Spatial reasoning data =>

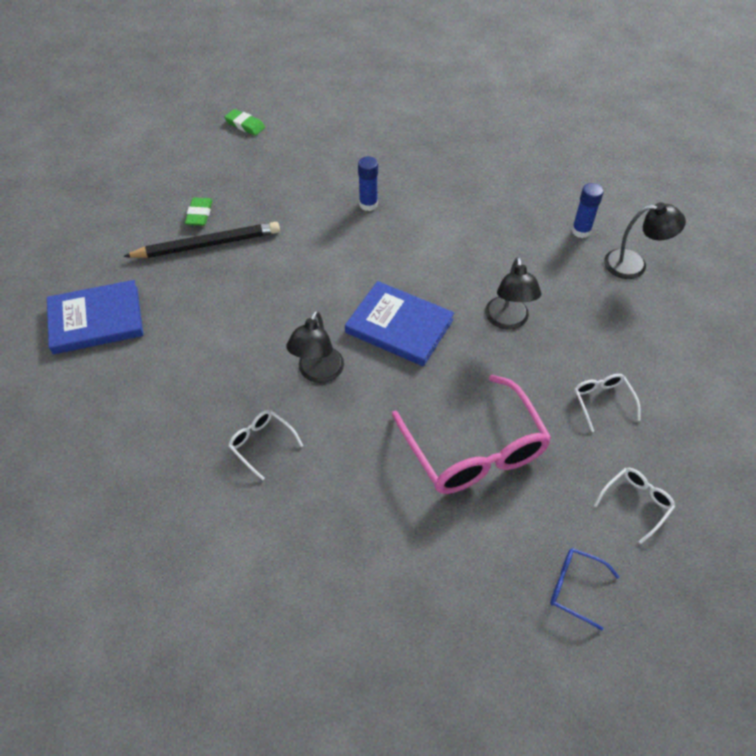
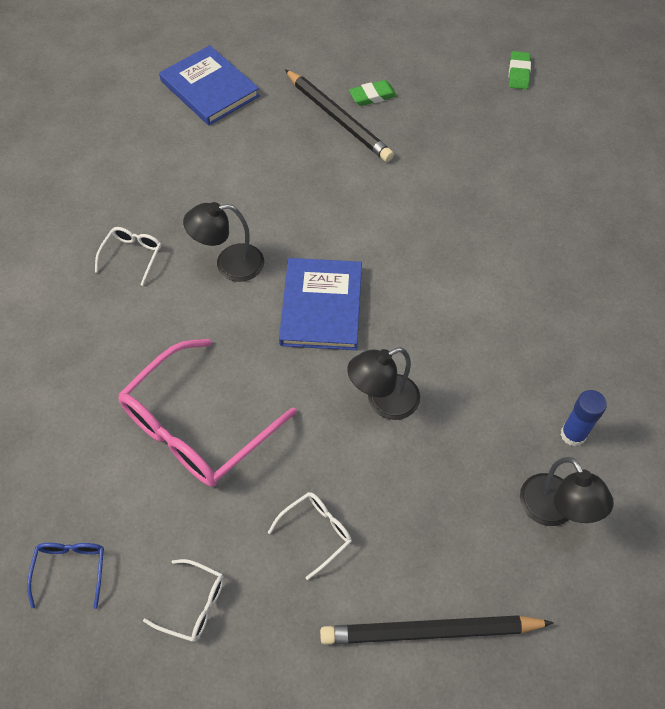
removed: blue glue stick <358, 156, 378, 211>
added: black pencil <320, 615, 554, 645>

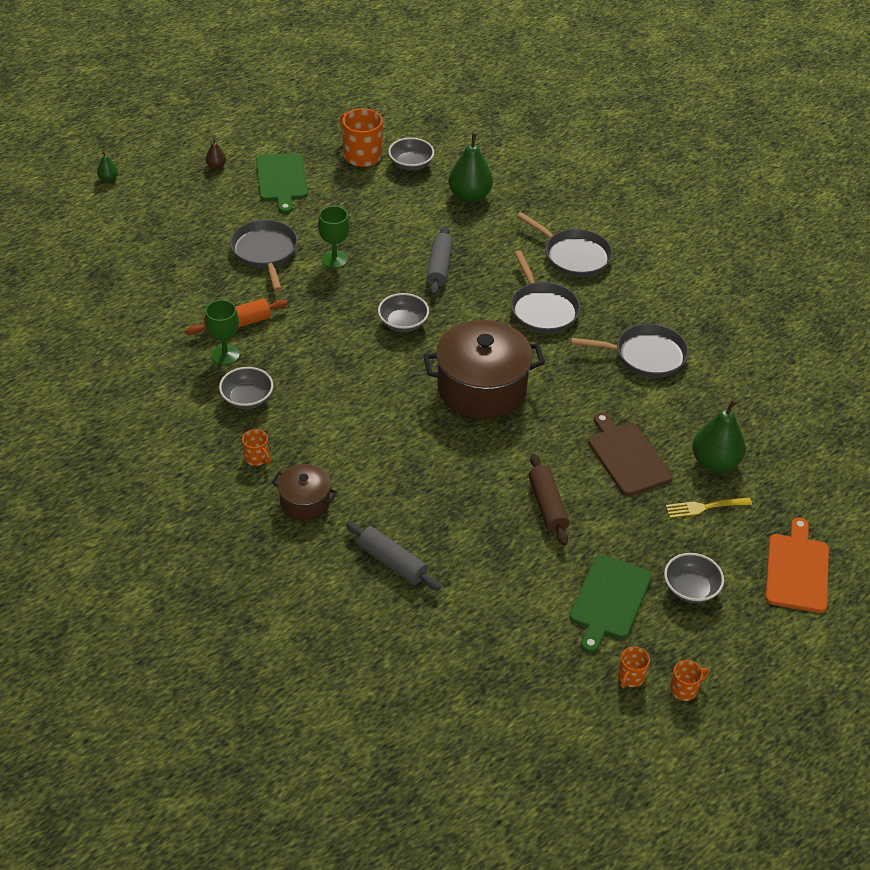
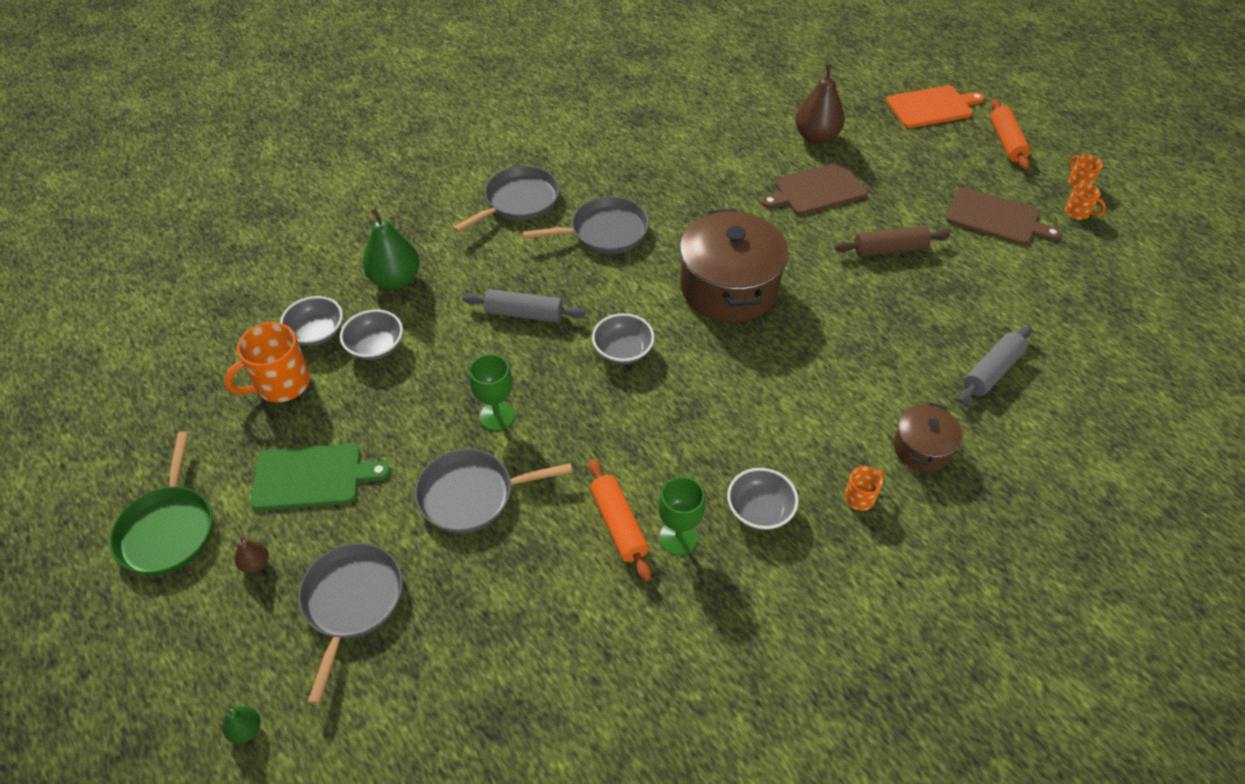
removed: yellow fork <666, 497, 752, 518>
added: green pan <110, 432, 213, 575>; orange rolling pin <990, 99, 1030, 170>
moved: grey pan <571, 324, 689, 378> to <298, 543, 403, 704>; grey bowl <664, 553, 724, 603> to <340, 309, 403, 360>
recoloured: green cutting board <570, 555, 652, 653> to brown cutting board <946, 187, 1061, 245>; green pear <692, 399, 746, 473> to brown pear <795, 64, 845, 144>
turned: orange cutting board <765, 518, 829, 613> = <886, 85, 985, 128> 150 degrees clockwise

Assignment => Pictures stay out, but every record above is to be returned exactly.

Exercise response =>
removed: blue glue stick <358, 156, 378, 211>
added: black pencil <320, 615, 554, 645>

removed: yellow fork <666, 497, 752, 518>
added: green pan <110, 432, 213, 575>; orange rolling pin <990, 99, 1030, 170>
moved: grey pan <571, 324, 689, 378> to <298, 543, 403, 704>; grey bowl <664, 553, 724, 603> to <340, 309, 403, 360>
recoloured: green cutting board <570, 555, 652, 653> to brown cutting board <946, 187, 1061, 245>; green pear <692, 399, 746, 473> to brown pear <795, 64, 845, 144>
turned: orange cutting board <765, 518, 829, 613> = <886, 85, 985, 128> 150 degrees clockwise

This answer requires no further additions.